▶ EXERCISE DETAILS
Please copy out, without any change, the items below from the line containing "June 18 (56, 740)" through the line containing "April 30 (56, 538)", including both of those lines.

----

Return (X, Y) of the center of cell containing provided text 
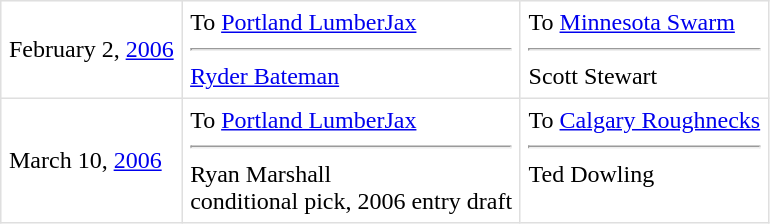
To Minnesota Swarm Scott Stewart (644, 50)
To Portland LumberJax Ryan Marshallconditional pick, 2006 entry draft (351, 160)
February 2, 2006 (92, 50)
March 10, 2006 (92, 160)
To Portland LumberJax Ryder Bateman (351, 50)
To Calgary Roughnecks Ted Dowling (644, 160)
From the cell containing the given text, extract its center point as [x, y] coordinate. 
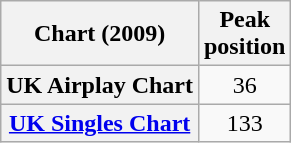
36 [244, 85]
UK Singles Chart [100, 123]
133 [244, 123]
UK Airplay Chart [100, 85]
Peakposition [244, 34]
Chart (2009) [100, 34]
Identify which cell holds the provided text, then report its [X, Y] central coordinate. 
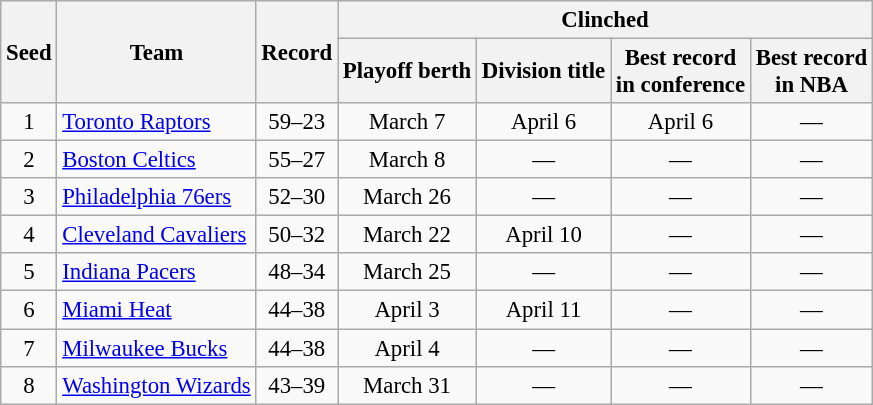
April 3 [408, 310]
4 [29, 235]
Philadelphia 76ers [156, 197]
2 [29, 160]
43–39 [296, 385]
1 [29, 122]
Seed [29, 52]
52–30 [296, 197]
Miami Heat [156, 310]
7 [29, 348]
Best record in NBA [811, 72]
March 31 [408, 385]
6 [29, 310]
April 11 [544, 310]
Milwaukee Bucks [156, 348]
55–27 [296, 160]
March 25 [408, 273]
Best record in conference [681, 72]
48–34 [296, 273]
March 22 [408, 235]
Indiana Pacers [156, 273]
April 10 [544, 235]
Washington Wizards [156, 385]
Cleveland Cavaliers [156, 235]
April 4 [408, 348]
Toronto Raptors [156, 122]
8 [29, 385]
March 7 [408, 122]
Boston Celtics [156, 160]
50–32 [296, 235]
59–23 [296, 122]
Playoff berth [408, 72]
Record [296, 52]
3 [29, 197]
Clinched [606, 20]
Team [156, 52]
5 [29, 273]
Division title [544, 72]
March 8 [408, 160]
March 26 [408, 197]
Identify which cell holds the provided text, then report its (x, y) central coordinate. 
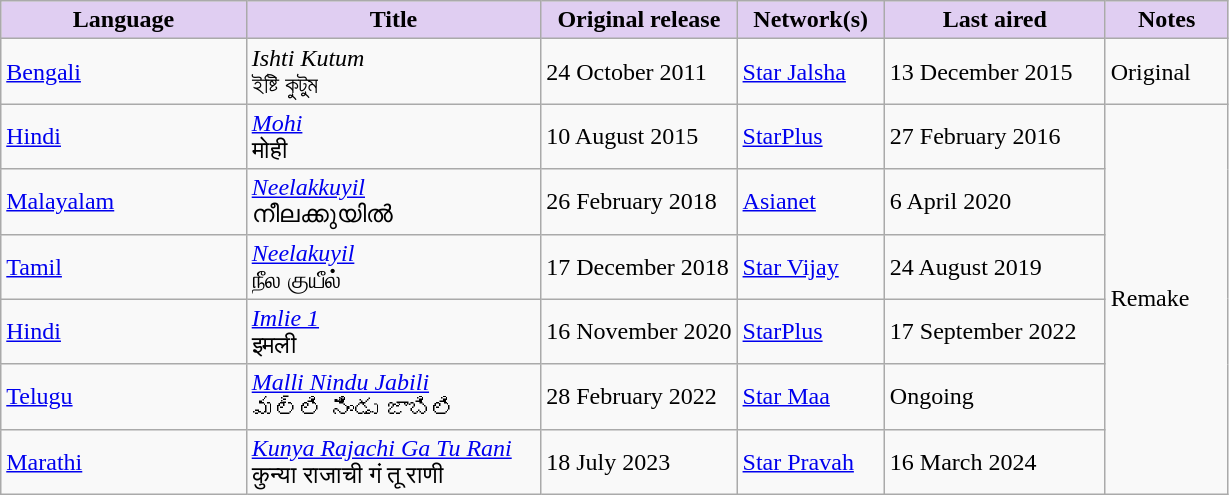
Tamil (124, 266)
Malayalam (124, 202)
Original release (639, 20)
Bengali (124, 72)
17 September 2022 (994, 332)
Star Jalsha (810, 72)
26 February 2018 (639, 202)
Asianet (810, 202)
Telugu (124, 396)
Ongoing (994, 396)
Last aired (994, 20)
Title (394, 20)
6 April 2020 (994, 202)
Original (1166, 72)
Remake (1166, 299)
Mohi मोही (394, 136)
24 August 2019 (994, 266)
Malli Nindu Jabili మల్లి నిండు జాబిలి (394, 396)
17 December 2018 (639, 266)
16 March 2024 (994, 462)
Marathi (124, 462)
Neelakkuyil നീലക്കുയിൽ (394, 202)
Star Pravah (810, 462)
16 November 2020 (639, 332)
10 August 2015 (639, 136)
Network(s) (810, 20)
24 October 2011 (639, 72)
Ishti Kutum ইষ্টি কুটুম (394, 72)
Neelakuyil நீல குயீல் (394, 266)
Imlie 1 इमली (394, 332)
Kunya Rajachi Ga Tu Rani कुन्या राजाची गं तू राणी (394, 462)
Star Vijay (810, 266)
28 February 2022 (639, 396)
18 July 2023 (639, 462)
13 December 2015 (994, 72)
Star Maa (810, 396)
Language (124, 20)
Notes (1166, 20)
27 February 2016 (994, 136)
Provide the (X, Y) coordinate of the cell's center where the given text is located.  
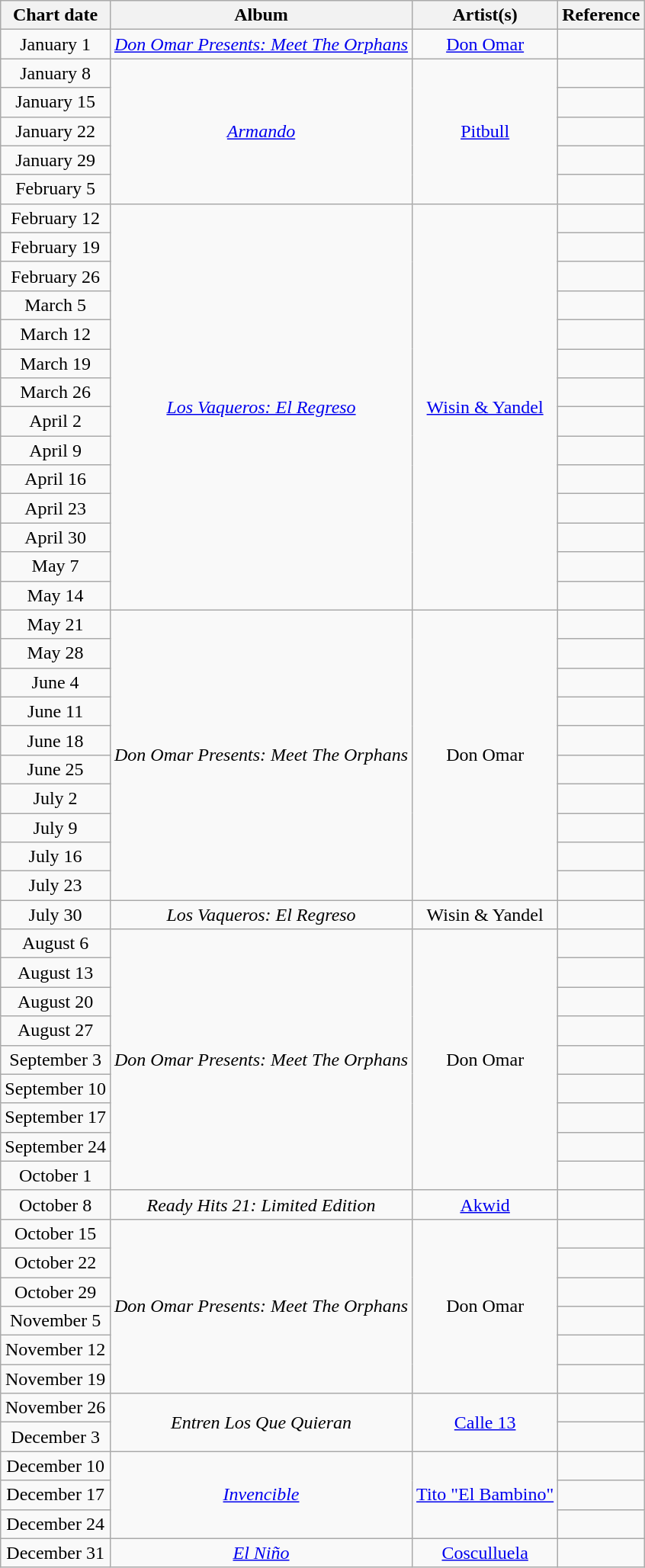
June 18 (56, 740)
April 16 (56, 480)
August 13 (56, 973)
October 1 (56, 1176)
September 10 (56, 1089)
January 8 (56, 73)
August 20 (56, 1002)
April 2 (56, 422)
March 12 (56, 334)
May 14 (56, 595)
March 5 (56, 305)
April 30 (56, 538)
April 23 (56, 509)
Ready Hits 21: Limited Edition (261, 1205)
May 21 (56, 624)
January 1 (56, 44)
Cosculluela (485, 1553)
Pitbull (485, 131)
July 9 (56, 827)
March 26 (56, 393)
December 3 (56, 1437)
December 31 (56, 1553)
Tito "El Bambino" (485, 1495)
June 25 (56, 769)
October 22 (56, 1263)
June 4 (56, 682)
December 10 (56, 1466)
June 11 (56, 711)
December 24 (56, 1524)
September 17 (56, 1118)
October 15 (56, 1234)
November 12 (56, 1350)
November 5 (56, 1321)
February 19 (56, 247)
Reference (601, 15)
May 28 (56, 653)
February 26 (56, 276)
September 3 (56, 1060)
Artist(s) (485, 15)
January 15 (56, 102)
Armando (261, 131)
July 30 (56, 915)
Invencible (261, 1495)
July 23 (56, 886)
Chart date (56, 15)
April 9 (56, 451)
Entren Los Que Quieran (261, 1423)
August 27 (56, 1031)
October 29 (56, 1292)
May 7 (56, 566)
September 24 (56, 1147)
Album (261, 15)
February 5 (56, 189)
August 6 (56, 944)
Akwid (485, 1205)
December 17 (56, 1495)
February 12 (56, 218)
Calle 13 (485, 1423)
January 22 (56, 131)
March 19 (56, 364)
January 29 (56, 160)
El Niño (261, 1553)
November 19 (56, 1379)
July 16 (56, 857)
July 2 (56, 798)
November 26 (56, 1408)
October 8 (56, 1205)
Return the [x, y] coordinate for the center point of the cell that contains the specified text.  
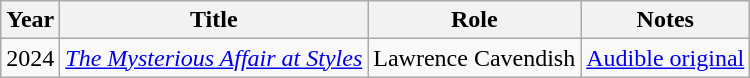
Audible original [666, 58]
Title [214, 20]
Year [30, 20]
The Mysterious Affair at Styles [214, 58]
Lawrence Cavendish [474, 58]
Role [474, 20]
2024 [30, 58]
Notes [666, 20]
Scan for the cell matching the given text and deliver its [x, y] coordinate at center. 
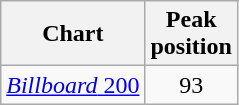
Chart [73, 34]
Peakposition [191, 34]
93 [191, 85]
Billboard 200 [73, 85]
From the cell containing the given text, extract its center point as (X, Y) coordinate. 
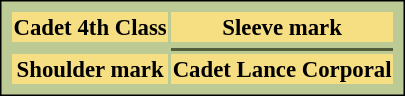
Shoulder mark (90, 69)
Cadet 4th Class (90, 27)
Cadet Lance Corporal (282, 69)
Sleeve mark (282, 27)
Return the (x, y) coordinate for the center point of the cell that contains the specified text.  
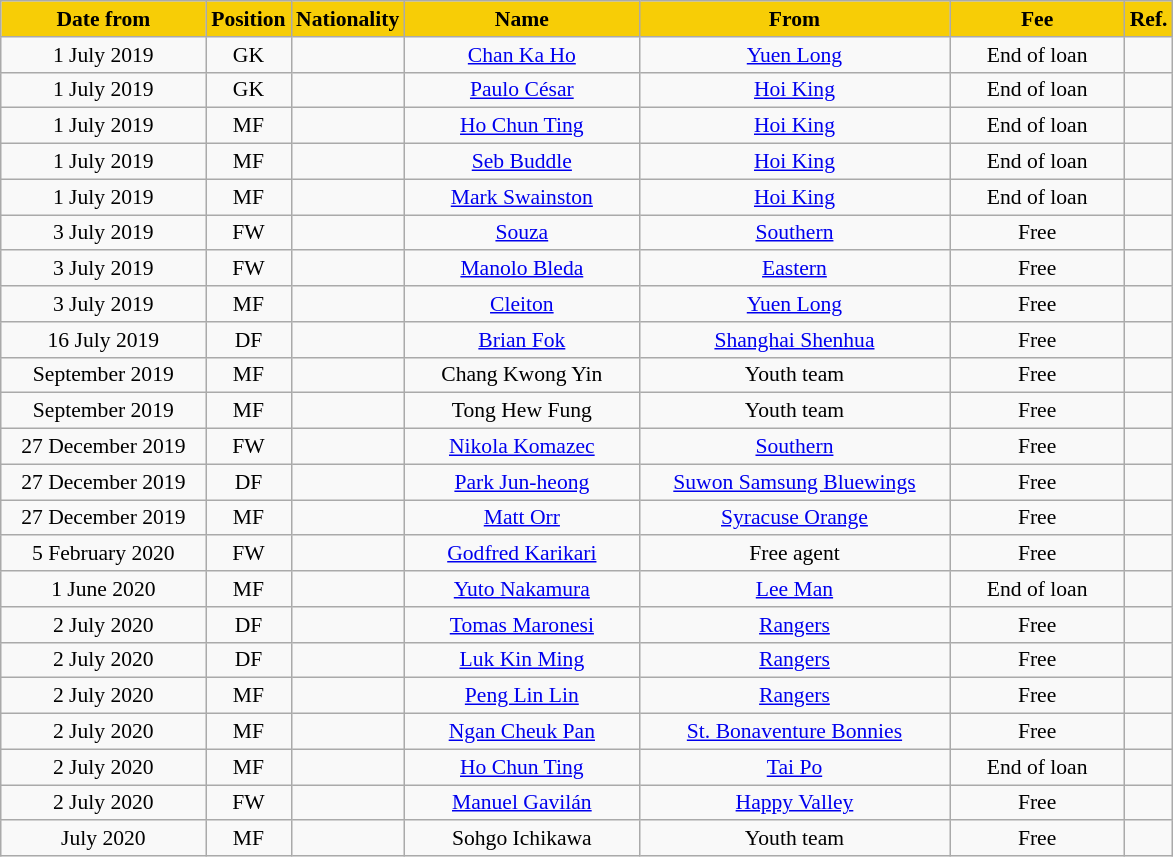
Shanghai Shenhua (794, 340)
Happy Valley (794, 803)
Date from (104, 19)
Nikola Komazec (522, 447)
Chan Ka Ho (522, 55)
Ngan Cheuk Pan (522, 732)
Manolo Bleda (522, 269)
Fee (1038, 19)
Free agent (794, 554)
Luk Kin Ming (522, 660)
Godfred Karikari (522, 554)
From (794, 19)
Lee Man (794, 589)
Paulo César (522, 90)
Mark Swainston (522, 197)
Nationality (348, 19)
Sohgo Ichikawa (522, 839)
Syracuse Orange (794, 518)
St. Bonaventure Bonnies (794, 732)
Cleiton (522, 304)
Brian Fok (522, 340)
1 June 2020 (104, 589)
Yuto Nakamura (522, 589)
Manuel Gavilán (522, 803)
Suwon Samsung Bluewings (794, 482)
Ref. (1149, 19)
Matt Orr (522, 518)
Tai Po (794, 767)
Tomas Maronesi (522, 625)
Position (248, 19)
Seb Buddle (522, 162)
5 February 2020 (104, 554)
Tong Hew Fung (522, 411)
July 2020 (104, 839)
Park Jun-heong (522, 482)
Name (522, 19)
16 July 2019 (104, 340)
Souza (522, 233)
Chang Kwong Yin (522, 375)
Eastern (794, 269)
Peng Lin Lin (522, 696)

----

▶ FINISHED TASK
June 18 (56, 740)
April 16 (56, 480)
August 13 (56, 973)
October 1 (56, 1176)
September 10 (56, 1089)
January 8 (56, 73)
August 20 (56, 1002)
April 2 (56, 422)
March 12 (56, 334)
May 14 (56, 595)
March 5 (56, 305)
April 30 (56, 538)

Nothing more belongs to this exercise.